** PROBLEM **
Only one stretch of the records below is wanted: the lines from the one holding "(489, 147) = (444, 379): none" through the one holding "(800, 426) = (287, 509): yellow". Return it exactly, both ends included.

** INPUT RECORDS **
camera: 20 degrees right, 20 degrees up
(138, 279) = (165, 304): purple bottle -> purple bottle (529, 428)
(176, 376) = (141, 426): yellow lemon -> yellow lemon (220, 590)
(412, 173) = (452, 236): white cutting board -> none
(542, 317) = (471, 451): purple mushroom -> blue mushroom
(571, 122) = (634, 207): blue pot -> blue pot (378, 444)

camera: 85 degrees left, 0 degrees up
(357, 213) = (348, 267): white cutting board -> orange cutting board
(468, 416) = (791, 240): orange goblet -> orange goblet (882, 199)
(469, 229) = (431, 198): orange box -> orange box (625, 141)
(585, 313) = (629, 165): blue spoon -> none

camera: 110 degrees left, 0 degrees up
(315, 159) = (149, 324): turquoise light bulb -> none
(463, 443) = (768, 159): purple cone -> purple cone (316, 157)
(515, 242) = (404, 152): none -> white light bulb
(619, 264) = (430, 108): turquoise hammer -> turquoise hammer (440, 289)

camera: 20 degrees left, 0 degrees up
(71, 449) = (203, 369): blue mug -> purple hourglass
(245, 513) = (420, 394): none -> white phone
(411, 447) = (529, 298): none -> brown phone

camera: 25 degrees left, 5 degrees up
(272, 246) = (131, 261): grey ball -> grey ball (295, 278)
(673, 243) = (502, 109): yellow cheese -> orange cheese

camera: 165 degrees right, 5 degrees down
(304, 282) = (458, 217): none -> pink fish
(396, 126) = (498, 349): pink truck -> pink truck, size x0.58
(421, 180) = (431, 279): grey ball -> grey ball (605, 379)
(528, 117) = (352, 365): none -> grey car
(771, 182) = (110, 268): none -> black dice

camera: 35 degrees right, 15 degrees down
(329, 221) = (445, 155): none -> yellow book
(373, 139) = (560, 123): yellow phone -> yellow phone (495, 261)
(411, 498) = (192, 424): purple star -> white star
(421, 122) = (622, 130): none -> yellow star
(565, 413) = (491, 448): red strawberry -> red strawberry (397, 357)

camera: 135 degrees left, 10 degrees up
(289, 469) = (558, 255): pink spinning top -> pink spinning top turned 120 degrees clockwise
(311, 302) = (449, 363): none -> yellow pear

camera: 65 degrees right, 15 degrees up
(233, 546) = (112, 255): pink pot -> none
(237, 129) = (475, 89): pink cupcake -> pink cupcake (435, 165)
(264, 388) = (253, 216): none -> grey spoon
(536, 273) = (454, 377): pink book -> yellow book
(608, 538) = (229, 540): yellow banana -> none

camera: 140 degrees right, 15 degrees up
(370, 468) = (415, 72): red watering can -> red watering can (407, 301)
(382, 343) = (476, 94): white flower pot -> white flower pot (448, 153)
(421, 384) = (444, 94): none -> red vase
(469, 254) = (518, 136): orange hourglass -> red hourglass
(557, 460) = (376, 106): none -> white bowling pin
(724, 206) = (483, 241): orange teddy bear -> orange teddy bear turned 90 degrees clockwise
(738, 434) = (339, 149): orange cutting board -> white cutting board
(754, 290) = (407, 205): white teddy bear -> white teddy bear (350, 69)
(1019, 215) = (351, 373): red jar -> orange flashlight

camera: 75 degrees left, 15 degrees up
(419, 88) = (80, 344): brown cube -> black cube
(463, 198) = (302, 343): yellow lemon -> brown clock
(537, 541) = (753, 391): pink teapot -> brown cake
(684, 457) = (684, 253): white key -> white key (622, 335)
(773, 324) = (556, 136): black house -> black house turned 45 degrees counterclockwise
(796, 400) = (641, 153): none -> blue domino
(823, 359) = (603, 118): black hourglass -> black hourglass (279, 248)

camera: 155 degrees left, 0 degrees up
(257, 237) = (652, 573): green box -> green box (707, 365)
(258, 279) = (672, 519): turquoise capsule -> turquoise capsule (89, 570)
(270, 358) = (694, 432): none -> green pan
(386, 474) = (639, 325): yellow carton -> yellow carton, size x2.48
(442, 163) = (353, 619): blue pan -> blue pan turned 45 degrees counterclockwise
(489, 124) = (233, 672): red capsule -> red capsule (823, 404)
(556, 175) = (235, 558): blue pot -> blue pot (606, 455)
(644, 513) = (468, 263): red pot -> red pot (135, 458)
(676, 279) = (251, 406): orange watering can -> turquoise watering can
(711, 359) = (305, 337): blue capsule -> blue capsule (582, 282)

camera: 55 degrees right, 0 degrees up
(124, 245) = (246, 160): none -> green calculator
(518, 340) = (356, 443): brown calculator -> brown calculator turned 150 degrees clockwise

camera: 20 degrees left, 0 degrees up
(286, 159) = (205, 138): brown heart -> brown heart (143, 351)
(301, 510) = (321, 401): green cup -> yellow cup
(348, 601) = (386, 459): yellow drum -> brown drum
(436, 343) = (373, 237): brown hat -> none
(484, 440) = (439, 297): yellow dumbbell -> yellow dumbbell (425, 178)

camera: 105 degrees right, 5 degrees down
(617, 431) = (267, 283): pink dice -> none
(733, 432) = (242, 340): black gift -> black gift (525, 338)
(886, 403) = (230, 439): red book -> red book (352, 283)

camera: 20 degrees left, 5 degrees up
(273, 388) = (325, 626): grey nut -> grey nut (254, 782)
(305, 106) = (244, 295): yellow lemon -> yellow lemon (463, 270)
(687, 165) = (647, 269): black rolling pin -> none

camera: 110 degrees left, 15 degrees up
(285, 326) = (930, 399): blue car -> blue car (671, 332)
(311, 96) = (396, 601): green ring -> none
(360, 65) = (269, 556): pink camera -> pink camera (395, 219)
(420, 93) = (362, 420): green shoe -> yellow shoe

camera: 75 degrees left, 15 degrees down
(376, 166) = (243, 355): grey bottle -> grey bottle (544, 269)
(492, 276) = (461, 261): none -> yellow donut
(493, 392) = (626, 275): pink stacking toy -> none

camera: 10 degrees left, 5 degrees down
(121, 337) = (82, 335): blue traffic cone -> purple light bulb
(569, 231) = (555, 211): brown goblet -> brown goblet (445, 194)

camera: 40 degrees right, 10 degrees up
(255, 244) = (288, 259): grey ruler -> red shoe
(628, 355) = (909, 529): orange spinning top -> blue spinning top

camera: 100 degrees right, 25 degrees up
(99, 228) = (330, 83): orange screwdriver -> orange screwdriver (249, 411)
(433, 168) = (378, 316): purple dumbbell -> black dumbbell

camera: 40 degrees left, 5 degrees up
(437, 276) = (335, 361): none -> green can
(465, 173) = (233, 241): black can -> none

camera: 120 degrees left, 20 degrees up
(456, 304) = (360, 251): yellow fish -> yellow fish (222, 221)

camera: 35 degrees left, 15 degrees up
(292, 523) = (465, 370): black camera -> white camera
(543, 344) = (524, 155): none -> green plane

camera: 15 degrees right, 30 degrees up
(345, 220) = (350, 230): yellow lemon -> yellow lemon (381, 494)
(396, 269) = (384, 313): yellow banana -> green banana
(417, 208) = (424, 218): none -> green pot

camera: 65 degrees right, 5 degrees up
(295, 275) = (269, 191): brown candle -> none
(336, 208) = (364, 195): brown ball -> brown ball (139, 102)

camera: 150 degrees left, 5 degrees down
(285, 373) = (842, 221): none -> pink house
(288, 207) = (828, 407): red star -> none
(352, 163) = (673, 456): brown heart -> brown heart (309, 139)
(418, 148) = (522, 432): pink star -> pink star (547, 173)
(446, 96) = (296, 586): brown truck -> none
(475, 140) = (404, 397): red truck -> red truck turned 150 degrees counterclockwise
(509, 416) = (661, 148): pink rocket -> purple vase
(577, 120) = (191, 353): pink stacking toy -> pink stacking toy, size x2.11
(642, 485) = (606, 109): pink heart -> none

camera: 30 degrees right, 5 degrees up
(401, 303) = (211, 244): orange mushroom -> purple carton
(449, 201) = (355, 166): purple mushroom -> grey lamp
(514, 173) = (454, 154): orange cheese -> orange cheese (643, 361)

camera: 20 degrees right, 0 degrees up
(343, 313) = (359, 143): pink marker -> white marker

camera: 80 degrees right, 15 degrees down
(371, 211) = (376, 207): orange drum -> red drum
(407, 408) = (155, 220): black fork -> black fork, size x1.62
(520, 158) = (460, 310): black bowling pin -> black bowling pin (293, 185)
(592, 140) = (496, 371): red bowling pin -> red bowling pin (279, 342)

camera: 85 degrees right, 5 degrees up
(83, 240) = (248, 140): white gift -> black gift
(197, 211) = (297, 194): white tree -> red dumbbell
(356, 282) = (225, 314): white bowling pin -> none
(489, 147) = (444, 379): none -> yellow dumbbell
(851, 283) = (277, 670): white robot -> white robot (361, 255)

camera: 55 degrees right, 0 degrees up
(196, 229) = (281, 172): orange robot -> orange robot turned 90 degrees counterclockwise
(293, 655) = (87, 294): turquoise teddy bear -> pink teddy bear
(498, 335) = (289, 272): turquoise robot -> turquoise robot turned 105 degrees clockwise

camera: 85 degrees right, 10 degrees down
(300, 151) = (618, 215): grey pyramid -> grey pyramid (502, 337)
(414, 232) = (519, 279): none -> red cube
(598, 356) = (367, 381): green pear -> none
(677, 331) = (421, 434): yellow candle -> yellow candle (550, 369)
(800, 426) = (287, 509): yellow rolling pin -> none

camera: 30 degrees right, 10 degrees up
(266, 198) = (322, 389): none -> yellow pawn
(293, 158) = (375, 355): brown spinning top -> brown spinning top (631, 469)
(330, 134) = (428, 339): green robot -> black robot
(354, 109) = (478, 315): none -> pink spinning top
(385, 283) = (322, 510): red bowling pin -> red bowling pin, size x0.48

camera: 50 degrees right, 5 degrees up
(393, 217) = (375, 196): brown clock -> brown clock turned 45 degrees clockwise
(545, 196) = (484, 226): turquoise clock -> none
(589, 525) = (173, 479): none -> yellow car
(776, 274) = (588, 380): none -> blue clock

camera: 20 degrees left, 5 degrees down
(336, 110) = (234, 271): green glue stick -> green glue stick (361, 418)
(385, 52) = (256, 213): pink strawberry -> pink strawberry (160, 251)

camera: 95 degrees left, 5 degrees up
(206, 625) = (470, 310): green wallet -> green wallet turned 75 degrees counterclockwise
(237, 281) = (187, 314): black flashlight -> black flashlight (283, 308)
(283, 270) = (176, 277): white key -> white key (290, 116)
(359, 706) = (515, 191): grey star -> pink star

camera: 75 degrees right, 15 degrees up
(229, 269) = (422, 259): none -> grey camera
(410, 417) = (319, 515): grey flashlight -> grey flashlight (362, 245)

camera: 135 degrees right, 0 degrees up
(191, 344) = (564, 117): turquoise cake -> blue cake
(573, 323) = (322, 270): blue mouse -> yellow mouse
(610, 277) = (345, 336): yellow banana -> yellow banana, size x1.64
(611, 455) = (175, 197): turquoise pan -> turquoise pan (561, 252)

** ANSWER FOR THIS EXERCISE **
(489, 147) = (444, 379): none -> yellow dumbbell
(851, 283) = (277, 670): white robot -> white robot (361, 255)

camera: 55 degrees right, 0 degrees up
(196, 229) = (281, 172): orange robot -> orange robot turned 90 degrees counterclockwise
(293, 655) = (87, 294): turquoise teddy bear -> pink teddy bear
(498, 335) = (289, 272): turquoise robot -> turquoise robot turned 105 degrees clockwise

camera: 85 degrees right, 10 degrees down
(300, 151) = (618, 215): grey pyramid -> grey pyramid (502, 337)
(414, 232) = (519, 279): none -> red cube
(598, 356) = (367, 381): green pear -> none
(677, 331) = (421, 434): yellow candle -> yellow candle (550, 369)
(800, 426) = (287, 509): yellow rolling pin -> none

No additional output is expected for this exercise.